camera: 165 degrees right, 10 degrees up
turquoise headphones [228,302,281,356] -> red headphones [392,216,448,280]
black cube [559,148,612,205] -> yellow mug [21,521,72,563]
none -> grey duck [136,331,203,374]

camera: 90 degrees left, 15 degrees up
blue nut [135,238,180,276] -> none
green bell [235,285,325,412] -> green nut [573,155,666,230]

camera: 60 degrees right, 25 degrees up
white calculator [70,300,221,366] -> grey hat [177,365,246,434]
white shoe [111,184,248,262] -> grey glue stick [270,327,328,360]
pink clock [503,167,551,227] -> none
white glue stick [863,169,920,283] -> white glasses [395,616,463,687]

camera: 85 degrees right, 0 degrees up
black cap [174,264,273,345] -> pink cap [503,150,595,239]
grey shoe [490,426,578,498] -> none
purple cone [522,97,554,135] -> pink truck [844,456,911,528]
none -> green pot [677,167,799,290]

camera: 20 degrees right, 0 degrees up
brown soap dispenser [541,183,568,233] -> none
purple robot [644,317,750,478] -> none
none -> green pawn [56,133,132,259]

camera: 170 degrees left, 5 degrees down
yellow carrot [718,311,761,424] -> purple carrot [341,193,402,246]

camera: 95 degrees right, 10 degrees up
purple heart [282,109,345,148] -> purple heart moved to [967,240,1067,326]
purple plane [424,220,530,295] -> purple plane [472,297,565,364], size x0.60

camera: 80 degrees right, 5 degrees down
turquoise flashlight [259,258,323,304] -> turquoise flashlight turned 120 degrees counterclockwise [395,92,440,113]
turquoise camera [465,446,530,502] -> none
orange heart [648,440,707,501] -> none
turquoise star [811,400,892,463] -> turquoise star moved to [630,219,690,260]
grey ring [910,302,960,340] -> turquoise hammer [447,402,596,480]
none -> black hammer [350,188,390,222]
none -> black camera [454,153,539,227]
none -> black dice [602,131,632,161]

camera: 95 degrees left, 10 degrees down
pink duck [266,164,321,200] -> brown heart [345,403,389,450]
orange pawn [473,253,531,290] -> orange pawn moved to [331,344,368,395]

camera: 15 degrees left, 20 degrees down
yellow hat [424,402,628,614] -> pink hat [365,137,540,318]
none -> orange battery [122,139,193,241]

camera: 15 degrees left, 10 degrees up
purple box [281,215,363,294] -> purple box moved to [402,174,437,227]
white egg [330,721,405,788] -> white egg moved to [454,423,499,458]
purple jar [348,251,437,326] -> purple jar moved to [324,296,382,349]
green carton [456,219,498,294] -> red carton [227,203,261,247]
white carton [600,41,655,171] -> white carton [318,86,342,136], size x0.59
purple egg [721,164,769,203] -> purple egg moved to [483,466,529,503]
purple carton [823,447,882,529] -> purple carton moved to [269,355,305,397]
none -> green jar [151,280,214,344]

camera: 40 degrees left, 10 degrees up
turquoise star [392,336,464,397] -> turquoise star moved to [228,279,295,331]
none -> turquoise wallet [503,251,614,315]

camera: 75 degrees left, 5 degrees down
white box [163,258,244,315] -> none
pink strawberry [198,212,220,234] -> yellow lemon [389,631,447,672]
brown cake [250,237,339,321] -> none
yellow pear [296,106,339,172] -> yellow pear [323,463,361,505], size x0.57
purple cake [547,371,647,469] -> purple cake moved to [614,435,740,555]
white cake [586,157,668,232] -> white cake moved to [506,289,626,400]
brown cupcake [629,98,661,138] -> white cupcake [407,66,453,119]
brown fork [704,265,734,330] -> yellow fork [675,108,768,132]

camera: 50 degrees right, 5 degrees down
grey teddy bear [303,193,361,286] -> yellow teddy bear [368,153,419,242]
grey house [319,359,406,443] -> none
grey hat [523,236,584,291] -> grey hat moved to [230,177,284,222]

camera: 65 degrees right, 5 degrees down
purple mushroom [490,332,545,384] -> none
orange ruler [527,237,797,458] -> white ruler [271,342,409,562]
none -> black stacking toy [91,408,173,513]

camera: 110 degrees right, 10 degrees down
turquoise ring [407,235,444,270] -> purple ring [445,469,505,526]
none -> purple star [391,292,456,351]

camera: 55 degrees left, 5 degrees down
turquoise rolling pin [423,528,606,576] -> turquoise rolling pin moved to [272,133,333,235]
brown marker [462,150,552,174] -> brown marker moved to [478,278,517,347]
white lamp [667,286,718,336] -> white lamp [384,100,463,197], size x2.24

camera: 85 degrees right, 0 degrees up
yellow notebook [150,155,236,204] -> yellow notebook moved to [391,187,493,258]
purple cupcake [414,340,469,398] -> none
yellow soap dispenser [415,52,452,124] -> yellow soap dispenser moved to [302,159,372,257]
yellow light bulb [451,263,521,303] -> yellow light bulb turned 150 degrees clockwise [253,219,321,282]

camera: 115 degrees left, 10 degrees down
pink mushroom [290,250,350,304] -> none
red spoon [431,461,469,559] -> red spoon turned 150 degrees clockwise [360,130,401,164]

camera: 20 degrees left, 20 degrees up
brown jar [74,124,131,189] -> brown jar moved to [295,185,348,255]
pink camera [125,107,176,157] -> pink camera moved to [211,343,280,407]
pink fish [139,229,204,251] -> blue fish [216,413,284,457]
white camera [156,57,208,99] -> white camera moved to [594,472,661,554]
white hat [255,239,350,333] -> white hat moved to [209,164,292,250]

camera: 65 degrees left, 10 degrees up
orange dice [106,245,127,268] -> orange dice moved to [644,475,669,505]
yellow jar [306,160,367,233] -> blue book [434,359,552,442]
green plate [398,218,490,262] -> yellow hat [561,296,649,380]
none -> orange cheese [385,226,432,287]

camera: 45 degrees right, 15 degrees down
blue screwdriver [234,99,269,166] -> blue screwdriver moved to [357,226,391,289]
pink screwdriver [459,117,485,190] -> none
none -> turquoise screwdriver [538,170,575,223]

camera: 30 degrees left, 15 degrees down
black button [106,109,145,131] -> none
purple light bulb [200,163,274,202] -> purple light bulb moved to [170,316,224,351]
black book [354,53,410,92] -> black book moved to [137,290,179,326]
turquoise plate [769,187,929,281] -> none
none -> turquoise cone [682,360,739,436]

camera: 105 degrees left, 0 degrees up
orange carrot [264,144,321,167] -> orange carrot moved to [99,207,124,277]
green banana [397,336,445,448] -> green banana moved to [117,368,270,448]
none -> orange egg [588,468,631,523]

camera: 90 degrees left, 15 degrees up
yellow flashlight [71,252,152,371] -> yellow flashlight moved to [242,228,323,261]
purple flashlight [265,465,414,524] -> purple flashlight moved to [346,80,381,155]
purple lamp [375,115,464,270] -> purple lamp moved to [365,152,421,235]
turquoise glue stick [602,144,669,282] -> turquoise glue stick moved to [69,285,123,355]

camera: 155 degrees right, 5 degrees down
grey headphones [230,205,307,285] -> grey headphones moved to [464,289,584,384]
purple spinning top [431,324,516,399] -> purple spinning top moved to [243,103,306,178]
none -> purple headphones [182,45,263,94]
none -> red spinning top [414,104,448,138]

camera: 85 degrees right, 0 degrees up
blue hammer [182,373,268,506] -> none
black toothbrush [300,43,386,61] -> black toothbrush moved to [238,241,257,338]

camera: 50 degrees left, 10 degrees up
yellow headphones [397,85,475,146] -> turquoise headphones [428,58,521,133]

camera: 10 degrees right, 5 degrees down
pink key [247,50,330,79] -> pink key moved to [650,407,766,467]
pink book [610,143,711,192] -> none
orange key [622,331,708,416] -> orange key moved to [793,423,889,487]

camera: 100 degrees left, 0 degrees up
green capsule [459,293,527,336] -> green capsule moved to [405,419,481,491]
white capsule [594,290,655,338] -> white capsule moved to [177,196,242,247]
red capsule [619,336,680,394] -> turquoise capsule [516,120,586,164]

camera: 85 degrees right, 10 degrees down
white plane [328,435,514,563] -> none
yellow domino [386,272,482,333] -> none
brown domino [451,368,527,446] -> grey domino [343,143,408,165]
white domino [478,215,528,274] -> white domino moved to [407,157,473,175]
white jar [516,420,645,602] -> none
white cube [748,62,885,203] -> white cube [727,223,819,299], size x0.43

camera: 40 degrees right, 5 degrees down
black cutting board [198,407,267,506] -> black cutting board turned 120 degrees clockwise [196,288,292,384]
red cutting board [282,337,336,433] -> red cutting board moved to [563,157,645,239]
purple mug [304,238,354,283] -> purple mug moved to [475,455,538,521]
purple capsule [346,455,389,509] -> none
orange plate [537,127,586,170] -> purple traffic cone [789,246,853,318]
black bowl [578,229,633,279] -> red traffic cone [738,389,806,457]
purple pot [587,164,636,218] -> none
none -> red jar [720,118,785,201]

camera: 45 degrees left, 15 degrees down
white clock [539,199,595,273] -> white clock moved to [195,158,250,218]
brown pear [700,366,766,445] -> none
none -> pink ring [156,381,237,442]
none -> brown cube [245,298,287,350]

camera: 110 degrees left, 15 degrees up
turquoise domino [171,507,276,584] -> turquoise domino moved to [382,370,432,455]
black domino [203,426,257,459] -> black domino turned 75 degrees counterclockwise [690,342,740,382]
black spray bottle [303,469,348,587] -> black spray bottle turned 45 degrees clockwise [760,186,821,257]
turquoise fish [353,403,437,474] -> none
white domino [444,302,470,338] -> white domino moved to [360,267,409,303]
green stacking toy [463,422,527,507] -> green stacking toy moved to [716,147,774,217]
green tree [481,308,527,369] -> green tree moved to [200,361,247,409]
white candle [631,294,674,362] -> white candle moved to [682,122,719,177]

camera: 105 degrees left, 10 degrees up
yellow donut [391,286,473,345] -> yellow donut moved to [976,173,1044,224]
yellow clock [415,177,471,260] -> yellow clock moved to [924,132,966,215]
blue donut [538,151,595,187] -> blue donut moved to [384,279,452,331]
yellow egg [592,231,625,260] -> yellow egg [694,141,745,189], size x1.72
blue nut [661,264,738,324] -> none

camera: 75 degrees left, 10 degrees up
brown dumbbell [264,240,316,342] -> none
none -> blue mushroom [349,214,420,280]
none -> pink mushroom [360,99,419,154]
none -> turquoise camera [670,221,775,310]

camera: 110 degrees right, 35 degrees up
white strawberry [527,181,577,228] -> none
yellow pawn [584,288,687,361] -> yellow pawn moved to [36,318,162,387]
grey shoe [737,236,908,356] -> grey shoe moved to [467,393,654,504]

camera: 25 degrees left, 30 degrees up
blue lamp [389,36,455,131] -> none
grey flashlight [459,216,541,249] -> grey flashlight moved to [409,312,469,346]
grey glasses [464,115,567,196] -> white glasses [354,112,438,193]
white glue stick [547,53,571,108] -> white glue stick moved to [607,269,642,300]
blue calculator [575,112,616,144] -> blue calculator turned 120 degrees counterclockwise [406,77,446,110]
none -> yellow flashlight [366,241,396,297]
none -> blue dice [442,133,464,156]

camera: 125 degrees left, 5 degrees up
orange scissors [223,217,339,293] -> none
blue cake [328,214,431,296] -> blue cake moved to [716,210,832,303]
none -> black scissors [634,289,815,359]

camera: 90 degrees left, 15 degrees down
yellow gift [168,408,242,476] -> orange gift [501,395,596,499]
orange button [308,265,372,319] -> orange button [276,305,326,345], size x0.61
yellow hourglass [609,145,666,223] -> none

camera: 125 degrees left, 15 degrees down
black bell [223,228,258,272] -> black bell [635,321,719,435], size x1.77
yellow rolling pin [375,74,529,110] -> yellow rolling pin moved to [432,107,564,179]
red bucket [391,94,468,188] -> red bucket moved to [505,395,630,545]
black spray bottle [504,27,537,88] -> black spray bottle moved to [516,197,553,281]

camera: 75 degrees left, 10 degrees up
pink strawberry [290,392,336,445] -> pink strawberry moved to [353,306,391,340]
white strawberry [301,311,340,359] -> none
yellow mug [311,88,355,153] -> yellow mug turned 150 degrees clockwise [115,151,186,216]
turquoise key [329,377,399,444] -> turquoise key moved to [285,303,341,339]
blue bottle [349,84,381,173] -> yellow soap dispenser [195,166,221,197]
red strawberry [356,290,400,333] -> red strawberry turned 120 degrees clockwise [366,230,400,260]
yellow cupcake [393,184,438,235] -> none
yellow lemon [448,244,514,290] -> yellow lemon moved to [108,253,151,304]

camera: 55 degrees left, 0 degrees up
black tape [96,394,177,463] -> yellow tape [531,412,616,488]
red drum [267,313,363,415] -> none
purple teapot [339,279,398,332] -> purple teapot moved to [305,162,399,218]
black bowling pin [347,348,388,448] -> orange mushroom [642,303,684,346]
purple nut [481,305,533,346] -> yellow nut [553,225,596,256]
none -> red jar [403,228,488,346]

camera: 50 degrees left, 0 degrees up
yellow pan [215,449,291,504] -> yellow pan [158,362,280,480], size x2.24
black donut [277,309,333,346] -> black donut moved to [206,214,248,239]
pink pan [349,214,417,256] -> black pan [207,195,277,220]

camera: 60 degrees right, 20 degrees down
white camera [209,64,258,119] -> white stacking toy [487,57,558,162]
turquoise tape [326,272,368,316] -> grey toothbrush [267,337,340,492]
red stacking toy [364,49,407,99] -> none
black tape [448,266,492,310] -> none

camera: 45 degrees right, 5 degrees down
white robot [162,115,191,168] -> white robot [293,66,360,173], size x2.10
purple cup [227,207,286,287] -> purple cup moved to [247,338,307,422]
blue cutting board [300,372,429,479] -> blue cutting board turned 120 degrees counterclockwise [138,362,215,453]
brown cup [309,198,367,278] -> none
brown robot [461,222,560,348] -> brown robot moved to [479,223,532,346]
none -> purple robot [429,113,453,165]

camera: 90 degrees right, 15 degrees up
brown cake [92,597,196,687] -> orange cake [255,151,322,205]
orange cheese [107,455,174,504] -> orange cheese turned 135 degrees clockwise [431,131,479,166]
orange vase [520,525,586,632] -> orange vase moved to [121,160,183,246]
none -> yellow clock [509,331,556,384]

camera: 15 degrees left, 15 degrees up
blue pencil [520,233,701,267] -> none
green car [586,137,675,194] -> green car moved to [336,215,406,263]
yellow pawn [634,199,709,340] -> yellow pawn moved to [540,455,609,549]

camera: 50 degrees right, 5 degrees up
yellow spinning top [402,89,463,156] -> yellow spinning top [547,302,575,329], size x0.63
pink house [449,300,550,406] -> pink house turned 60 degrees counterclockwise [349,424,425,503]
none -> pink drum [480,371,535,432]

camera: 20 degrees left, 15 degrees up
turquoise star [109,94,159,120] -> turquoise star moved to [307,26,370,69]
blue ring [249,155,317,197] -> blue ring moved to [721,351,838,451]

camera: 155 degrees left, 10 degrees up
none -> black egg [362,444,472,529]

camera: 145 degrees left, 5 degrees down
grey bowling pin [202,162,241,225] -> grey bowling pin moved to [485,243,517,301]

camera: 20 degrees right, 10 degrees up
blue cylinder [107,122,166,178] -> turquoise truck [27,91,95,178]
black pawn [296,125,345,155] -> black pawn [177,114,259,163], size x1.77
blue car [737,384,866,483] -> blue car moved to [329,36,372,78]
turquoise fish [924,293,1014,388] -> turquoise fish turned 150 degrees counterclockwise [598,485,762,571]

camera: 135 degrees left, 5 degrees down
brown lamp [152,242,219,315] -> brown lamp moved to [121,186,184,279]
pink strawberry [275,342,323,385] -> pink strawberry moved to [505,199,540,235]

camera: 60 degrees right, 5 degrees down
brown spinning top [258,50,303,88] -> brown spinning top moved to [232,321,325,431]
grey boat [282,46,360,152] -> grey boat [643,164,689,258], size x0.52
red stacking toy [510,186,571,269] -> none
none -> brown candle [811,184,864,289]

——————

#### WORK REQUEST
Which lines in the records above contain the string "pear"? Copy each one.

#### ANSWER FOR THE TASK
yellow pear [296,106,339,172] -> yellow pear [323,463,361,505], size x0.57
brown pear [700,366,766,445] -> none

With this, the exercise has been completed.